------ DATA ------

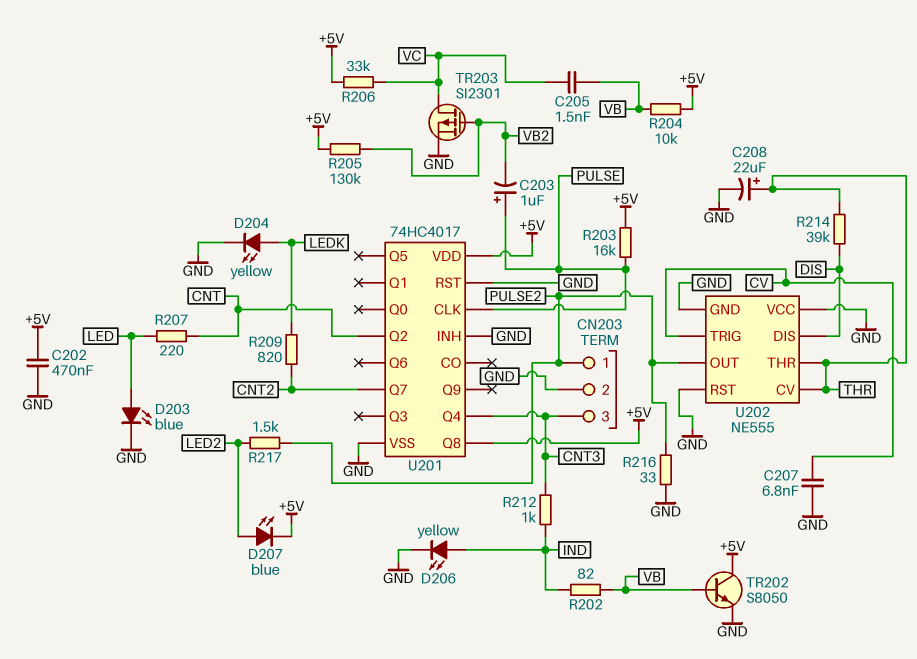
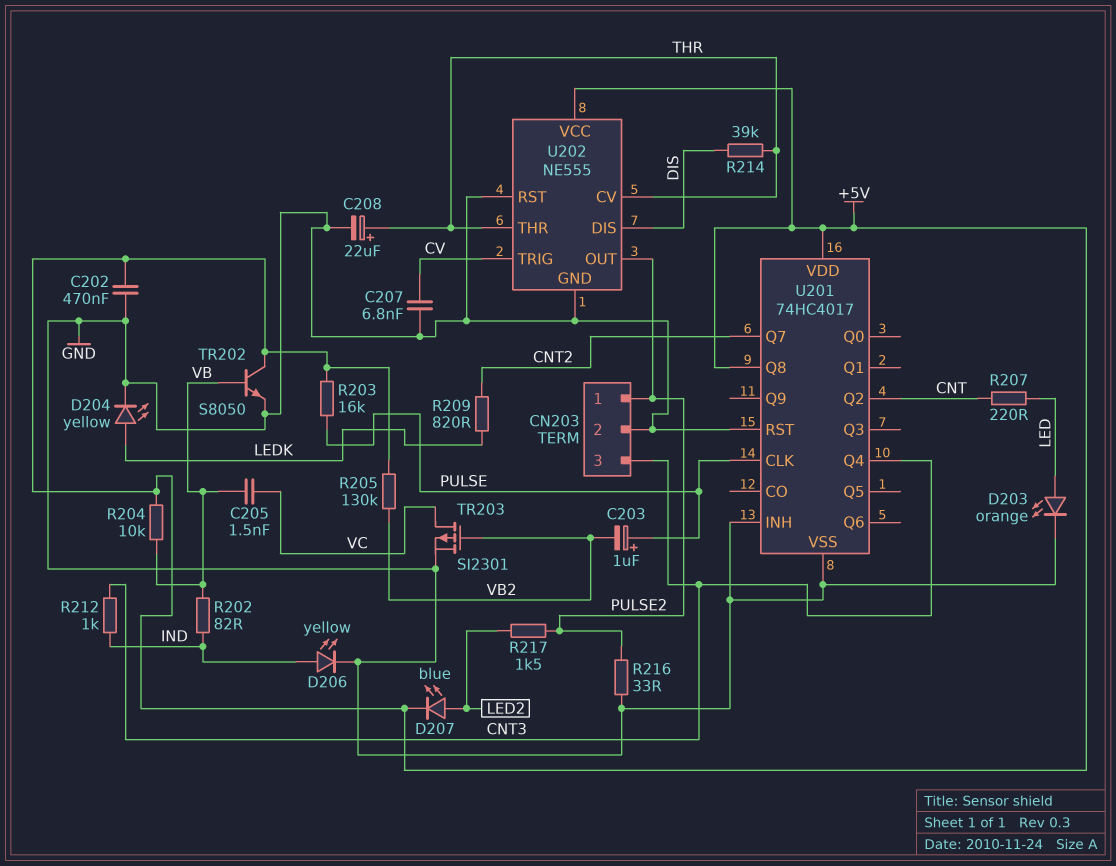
D203: LED blue (A LED, K GND) -> LED orange (A LED, K GND)
R206: 33k (+5V, VC) -> none
U202 pin VCC: GND -> +5V

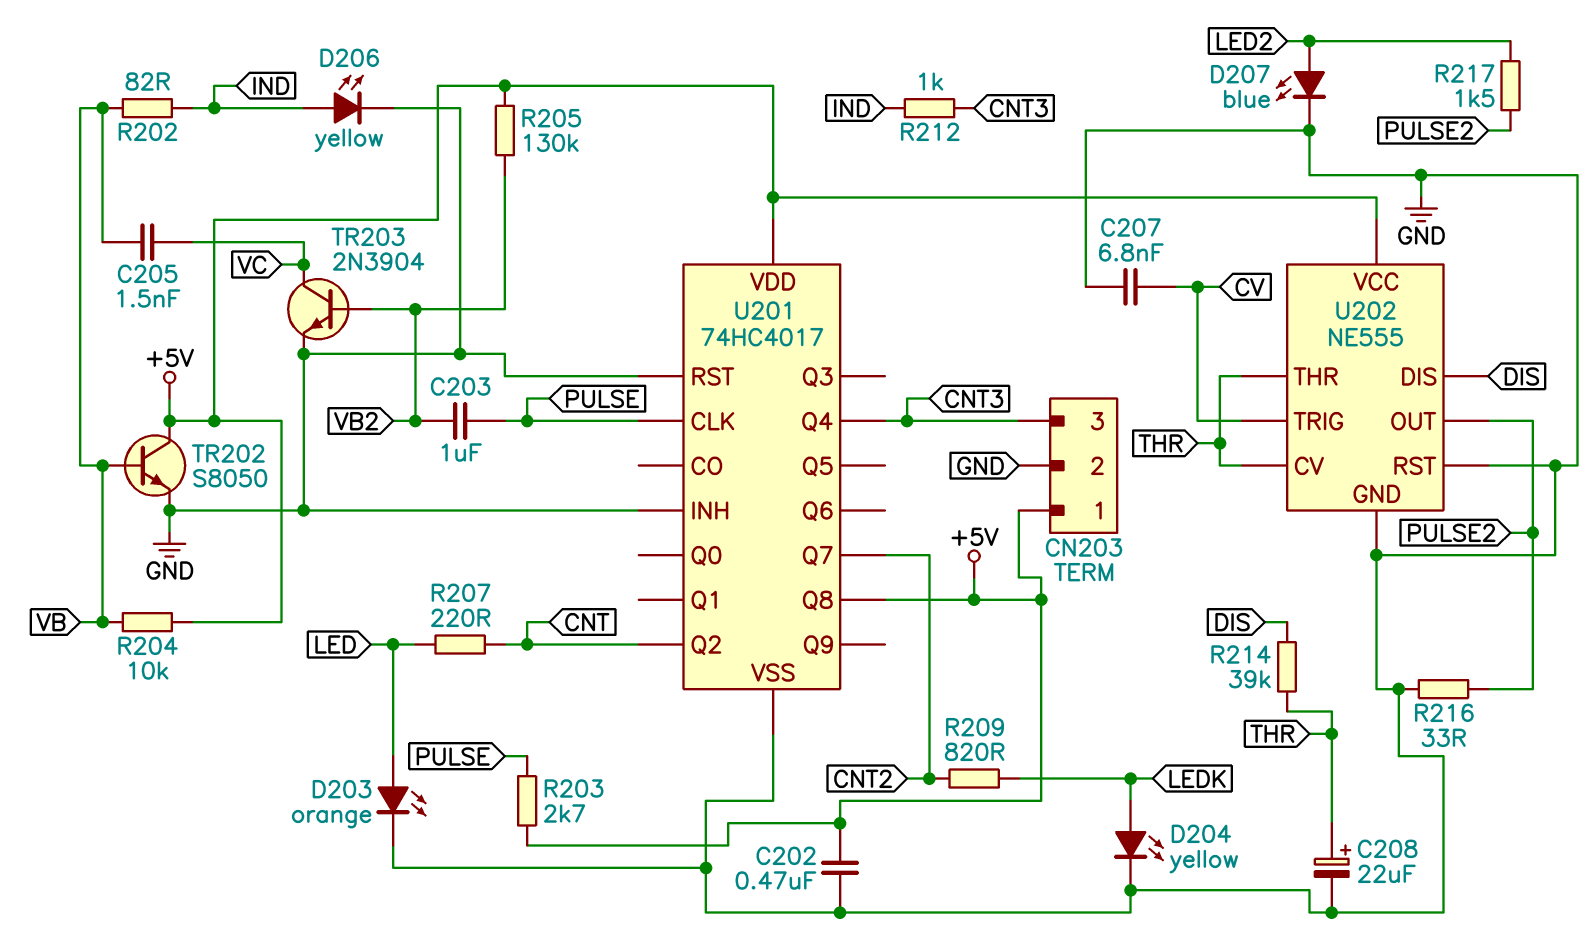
C203: 1uF (plus PULSE, minus VB2) -> 1uF (PULSE, VB2)
CN203 pin 1: PULSE2 -> +5V
D207: LED blue (A LED2, K +5V) -> LED blue (A LED2, K GND)
R203: 16k (+5V, PULSE) -> 2.7k (+5V, PULSE)
TR203: PMOS SI2301 (G VB2, D VC, S GND) -> NPN 2N3904 (B VB2, C VC, E GND)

------

**DIRECTIONS:** The records above should be repeated exactly, with no pictures in the copy.

**ANSWER BOX:**
D203: LED blue (A LED, K GND) -> LED orange (A LED, K GND)
R206: 33k (+5V, VC) -> none
U202 pin VCC: GND -> +5V

C203: 1uF (plus PULSE, minus VB2) -> 1uF (PULSE, VB2)
CN203 pin 1: PULSE2 -> +5V
D207: LED blue (A LED2, K +5V) -> LED blue (A LED2, K GND)
R203: 16k (+5V, PULSE) -> 2.7k (+5V, PULSE)
TR203: PMOS SI2301 (G VB2, D VC, S GND) -> NPN 2N3904 (B VB2, C VC, E GND)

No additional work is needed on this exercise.